• **Records for the task**:

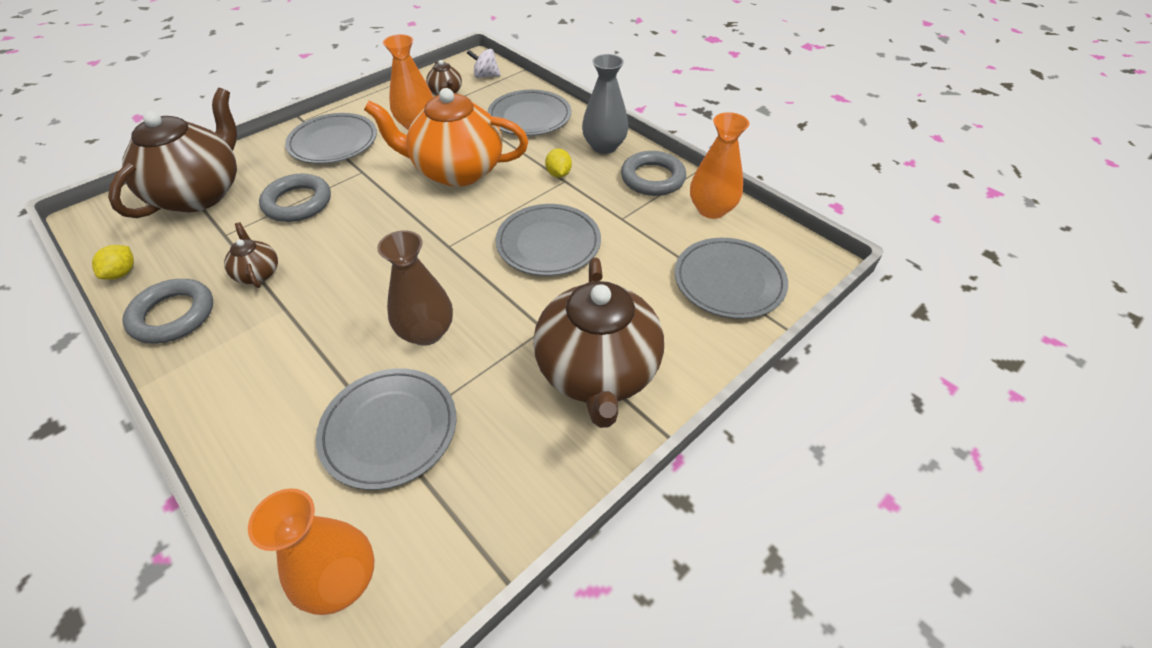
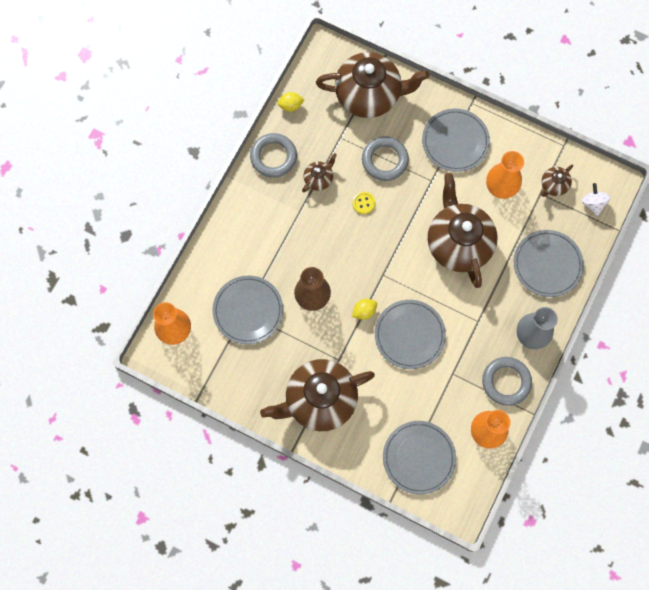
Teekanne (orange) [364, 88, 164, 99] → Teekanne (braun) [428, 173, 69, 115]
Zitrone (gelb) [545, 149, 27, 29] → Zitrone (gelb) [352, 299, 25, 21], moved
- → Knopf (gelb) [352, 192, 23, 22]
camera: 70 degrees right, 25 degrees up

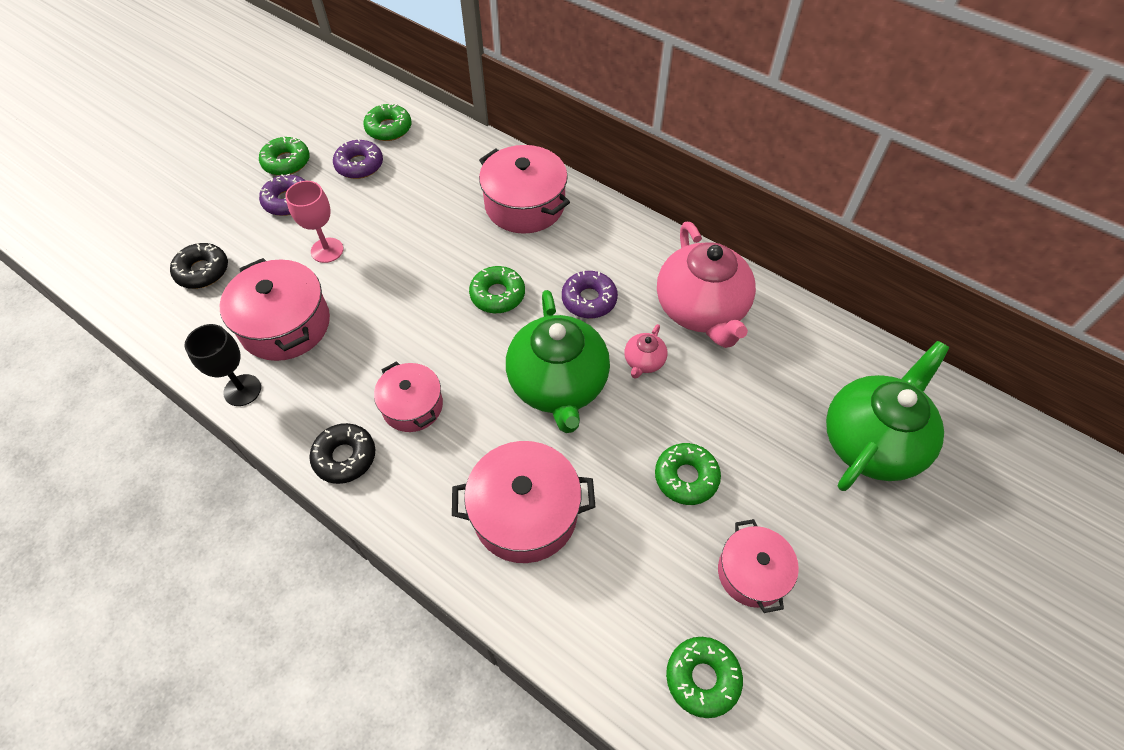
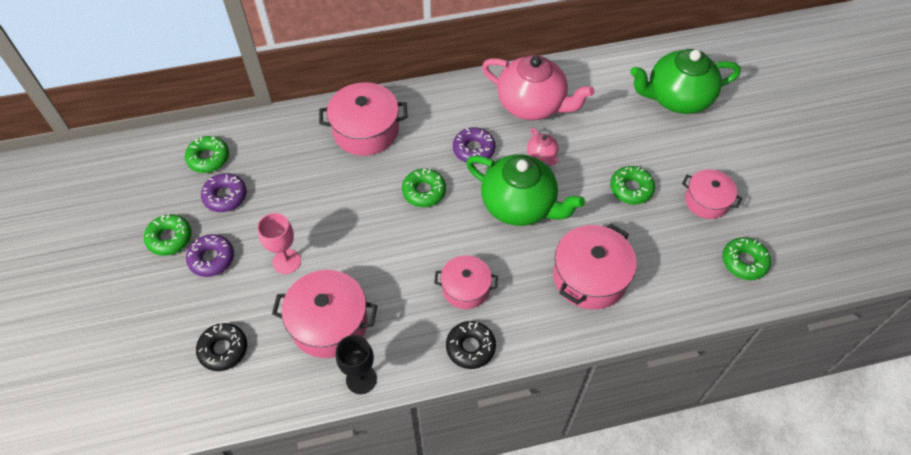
Teekanne (grün) [826, 341, 123, 150] → Teekanne (grün) [630, 49, 111, 65], 90 degrees counterclockwise
camera: 50 degrees left, 0 degrees up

• **What you have to do**: Would you please give the material above again, unchanged but without pictures?

• **Written solution**:
Teekanne (orange) [364, 88, 164, 99] → Teekanne (braun) [428, 173, 69, 115]
Zitrone (gelb) [545, 149, 27, 29] → Zitrone (gelb) [352, 299, 25, 21], moved
- → Knopf (gelb) [352, 192, 23, 22]
camera: 70 degrees right, 25 degrees up

Teekanne (grün) [826, 341, 123, 150] → Teekanne (grün) [630, 49, 111, 65], 90 degrees counterclockwise
camera: 50 degrees left, 0 degrees up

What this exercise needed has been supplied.